** SUPPLIED MATERIAL follows **

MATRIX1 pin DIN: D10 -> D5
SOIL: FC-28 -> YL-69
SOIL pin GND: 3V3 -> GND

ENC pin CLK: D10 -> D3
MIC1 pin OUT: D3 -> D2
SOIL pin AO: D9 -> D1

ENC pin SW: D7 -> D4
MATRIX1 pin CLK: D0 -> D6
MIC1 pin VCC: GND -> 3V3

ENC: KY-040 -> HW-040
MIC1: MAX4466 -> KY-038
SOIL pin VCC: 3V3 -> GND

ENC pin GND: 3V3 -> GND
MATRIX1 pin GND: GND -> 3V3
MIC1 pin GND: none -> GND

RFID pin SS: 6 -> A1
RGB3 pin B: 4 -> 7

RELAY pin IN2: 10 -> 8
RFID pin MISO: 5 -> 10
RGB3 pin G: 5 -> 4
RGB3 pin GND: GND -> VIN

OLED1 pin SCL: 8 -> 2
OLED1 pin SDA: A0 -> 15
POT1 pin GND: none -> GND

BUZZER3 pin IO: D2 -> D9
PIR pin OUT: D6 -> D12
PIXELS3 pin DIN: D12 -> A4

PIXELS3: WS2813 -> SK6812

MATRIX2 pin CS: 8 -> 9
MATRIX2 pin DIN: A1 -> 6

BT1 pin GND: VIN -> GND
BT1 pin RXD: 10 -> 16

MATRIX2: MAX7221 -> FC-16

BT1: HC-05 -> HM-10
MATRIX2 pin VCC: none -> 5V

** End of SUPPLIED MATERIAL **

▸ **WORK TO BE COMPLETED**
Every line above should be output exactly as it stands.

▸ **TASK ANSWER**
MATRIX1 pin DIN: D10 -> D5
SOIL: FC-28 -> YL-69
SOIL pin GND: 3V3 -> GND

ENC pin CLK: D10 -> D3
MIC1 pin OUT: D3 -> D2
SOIL pin AO: D9 -> D1

ENC pin SW: D7 -> D4
MATRIX1 pin CLK: D0 -> D6
MIC1 pin VCC: GND -> 3V3

ENC: KY-040 -> HW-040
MIC1: MAX4466 -> KY-038
SOIL pin VCC: 3V3 -> GND

ENC pin GND: 3V3 -> GND
MATRIX1 pin GND: GND -> 3V3
MIC1 pin GND: none -> GND

RFID pin SS: 6 -> A1
RGB3 pin B: 4 -> 7

RELAY pin IN2: 10 -> 8
RFID pin MISO: 5 -> 10
RGB3 pin G: 5 -> 4
RGB3 pin GND: GND -> VIN

OLED1 pin SCL: 8 -> 2
OLED1 pin SDA: A0 -> 15
POT1 pin GND: none -> GND

BUZZER3 pin IO: D2 -> D9
PIR pin OUT: D6 -> D12
PIXELS3 pin DIN: D12 -> A4

PIXELS3: WS2813 -> SK6812

MATRIX2 pin CS: 8 -> 9
MATRIX2 pin DIN: A1 -> 6

BT1 pin GND: VIN -> GND
BT1 pin RXD: 10 -> 16

MATRIX2: MAX7221 -> FC-16

BT1: HC-05 -> HM-10
MATRIX2 pin VCC: none -> 5V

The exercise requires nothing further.